About this task: Read through the lines below and copy the ones holding the string "white".

Dataset extract:
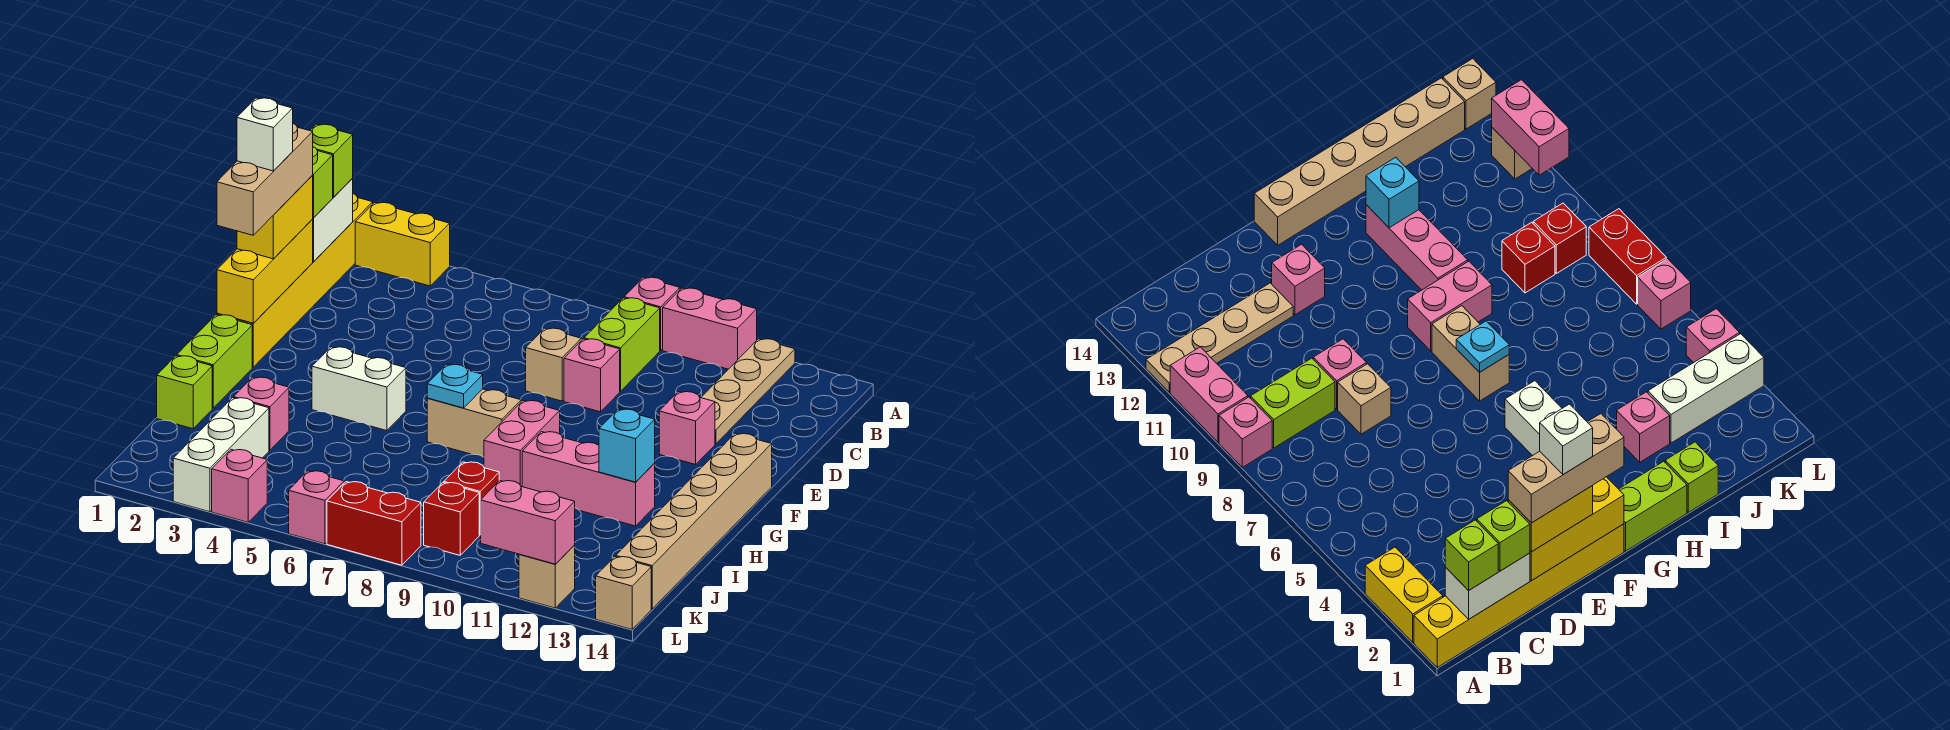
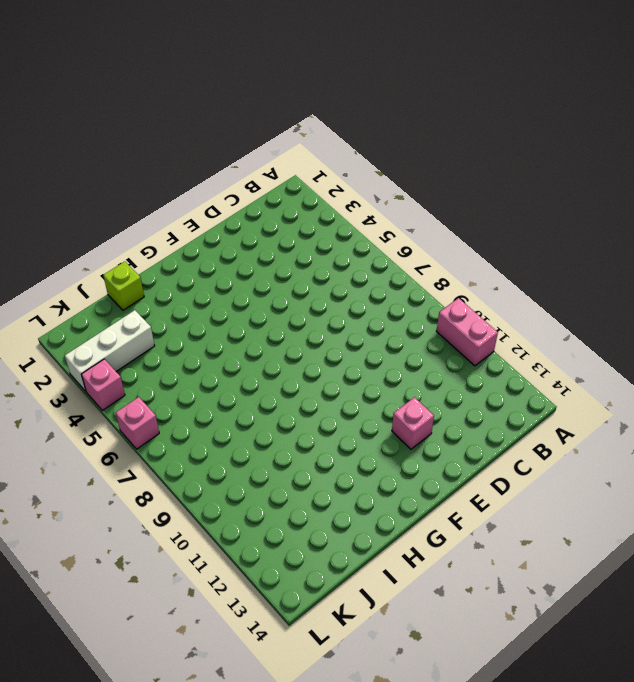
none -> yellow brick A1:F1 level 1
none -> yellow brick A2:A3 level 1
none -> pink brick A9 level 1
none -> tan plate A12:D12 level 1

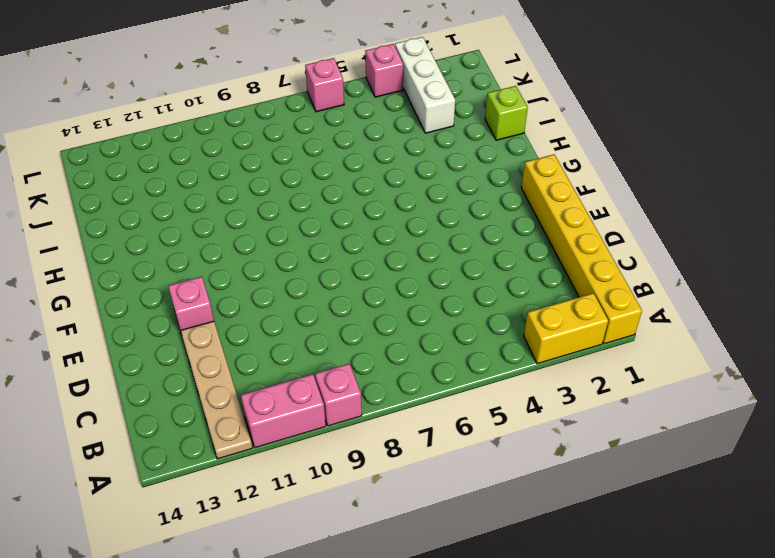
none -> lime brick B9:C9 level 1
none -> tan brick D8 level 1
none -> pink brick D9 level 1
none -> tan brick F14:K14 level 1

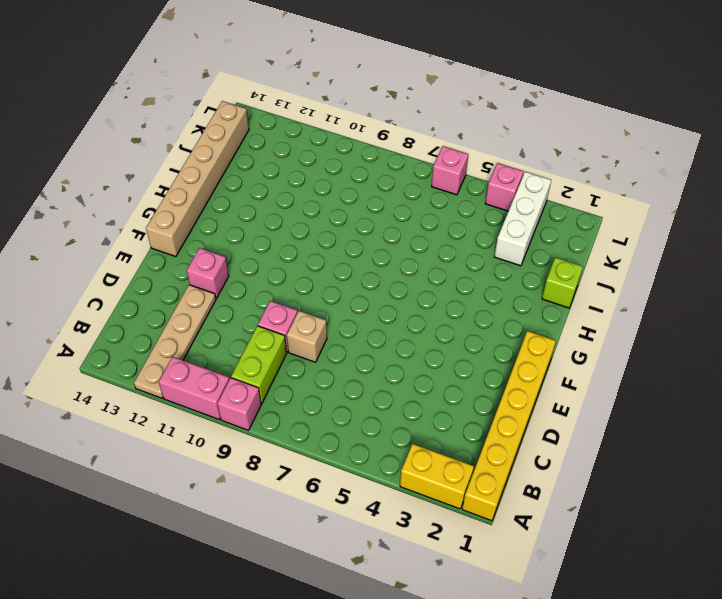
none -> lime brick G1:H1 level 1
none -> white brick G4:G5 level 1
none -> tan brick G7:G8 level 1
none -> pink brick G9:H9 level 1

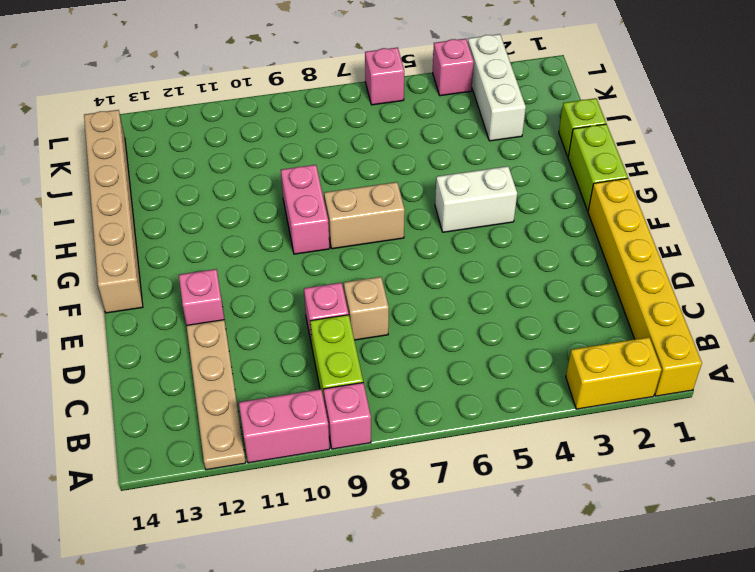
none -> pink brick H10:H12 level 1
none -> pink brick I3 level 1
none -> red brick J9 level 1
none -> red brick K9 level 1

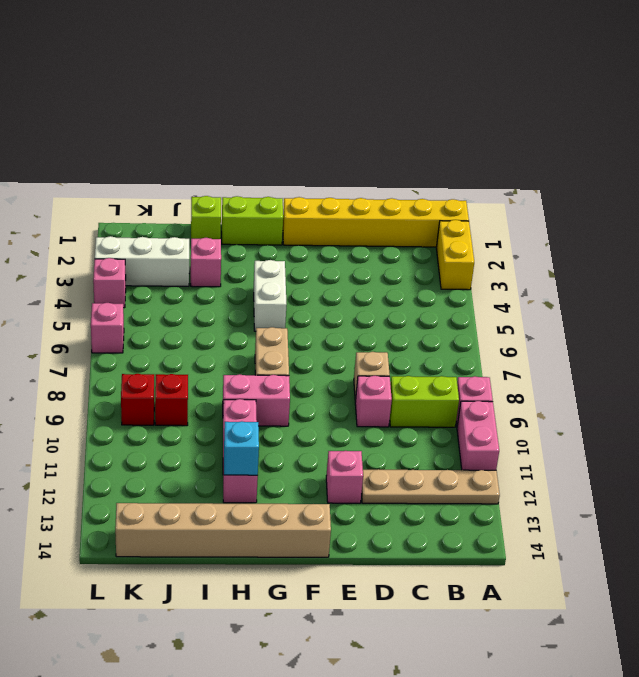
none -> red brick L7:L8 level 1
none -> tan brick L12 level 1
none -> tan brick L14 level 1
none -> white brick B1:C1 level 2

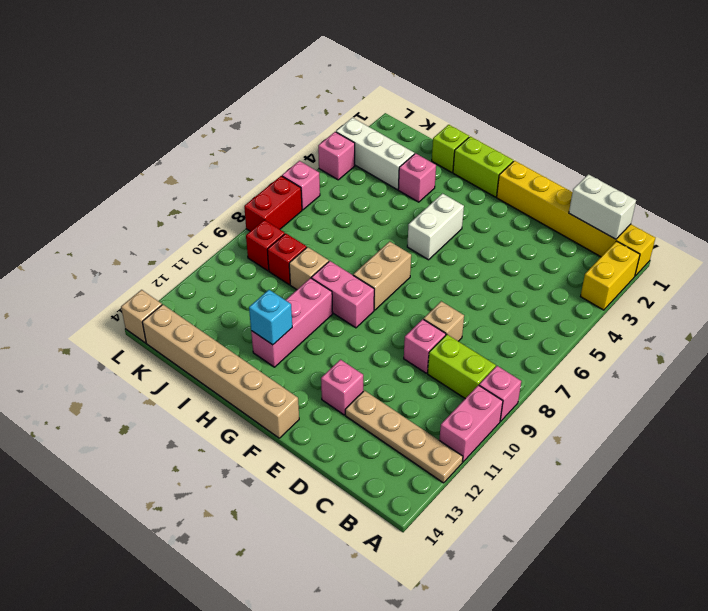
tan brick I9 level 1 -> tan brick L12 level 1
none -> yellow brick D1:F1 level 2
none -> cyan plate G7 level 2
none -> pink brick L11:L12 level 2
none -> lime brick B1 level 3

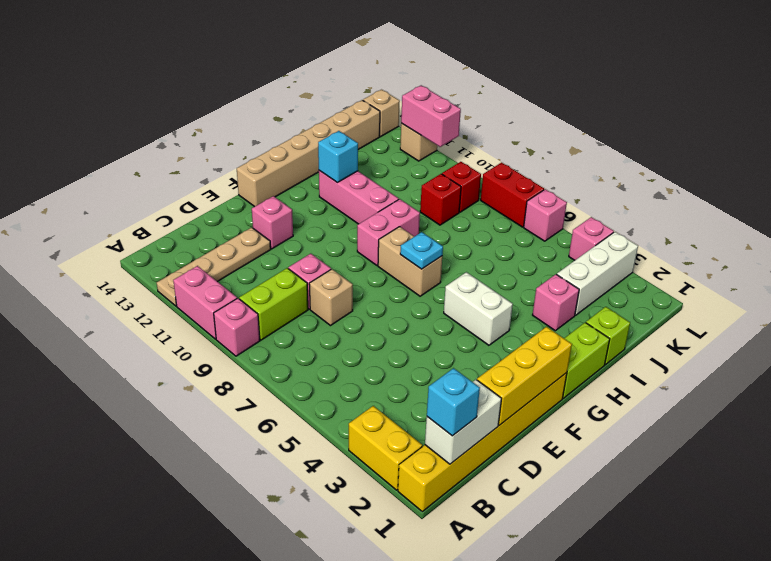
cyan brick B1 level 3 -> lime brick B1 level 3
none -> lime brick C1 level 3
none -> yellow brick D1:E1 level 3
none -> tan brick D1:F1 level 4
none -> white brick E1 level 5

Exercise output:
none -> white brick G4:G5 level 1
none -> white brick B1:C1 level 2
none -> white brick E1 level 5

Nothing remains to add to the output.